* Aim of the exercise:
Write out each of the following records line for line, changing nothing.

Collected data
•••

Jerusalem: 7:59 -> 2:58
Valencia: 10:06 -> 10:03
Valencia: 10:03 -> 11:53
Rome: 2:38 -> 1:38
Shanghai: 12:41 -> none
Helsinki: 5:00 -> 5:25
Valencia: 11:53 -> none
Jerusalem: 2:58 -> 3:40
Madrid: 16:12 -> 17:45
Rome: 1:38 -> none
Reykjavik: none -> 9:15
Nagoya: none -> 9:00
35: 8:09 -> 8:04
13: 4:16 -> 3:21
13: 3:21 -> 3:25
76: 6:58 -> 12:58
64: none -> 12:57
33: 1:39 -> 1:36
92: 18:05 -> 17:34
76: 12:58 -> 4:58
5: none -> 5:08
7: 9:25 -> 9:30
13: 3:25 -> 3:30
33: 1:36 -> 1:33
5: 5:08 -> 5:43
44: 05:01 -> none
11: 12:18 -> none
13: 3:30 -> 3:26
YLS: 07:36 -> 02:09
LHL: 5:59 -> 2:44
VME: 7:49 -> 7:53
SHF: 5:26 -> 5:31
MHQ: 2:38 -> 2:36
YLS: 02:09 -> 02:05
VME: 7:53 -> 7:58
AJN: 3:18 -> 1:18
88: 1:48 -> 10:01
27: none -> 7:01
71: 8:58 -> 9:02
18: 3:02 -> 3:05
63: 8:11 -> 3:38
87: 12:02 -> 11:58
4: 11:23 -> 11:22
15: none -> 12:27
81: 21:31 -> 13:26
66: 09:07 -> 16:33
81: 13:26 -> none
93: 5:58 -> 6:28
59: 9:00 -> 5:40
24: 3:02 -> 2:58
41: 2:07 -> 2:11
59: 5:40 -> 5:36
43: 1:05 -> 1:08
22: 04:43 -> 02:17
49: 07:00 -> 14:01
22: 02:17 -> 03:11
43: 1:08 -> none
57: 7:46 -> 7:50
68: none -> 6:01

•••

* The completed task:
Jerusalem: 7:59 -> 2:58
Valencia: 10:06 -> 10:03
Valencia: 10:03 -> 11:53
Rome: 2:38 -> 1:38
Shanghai: 12:41 -> none
Helsinki: 5:00 -> 5:25
Valencia: 11:53 -> none
Jerusalem: 2:58 -> 3:40
Madrid: 16:12 -> 17:45
Rome: 1:38 -> none
Reykjavik: none -> 9:15
Nagoya: none -> 9:00
35: 8:09 -> 8:04
13: 4:16 -> 3:21
13: 3:21 -> 3:25
76: 6:58 -> 12:58
64: none -> 12:57
33: 1:39 -> 1:36
92: 18:05 -> 17:34
76: 12:58 -> 4:58
5: none -> 5:08
7: 9:25 -> 9:30
13: 3:25 -> 3:30
33: 1:36 -> 1:33
5: 5:08 -> 5:43
44: 05:01 -> none
11: 12:18 -> none
13: 3:30 -> 3:26
YLS: 07:36 -> 02:09
LHL: 5:59 -> 2:44
VME: 7:49 -> 7:53
SHF: 5:26 -> 5:31
MHQ: 2:38 -> 2:36
YLS: 02:09 -> 02:05
VME: 7:53 -> 7:58
AJN: 3:18 -> 1:18
88: 1:48 -> 10:01
27: none -> 7:01
71: 8:58 -> 9:02
18: 3:02 -> 3:05
63: 8:11 -> 3:38
87: 12:02 -> 11:58
4: 11:23 -> 11:22
15: none -> 12:27
81: 21:31 -> 13:26
66: 09:07 -> 16:33
81: 13:26 -> none
93: 5:58 -> 6:28
59: 9:00 -> 5:40
24: 3:02 -> 2:58
41: 2:07 -> 2:11
59: 5:40 -> 5:36
43: 1:05 -> 1:08
22: 04:43 -> 02:17
49: 07:00 -> 14:01
22: 02:17 -> 03:11
43: 1:08 -> none
57: 7:46 -> 7:50
68: none -> 6:01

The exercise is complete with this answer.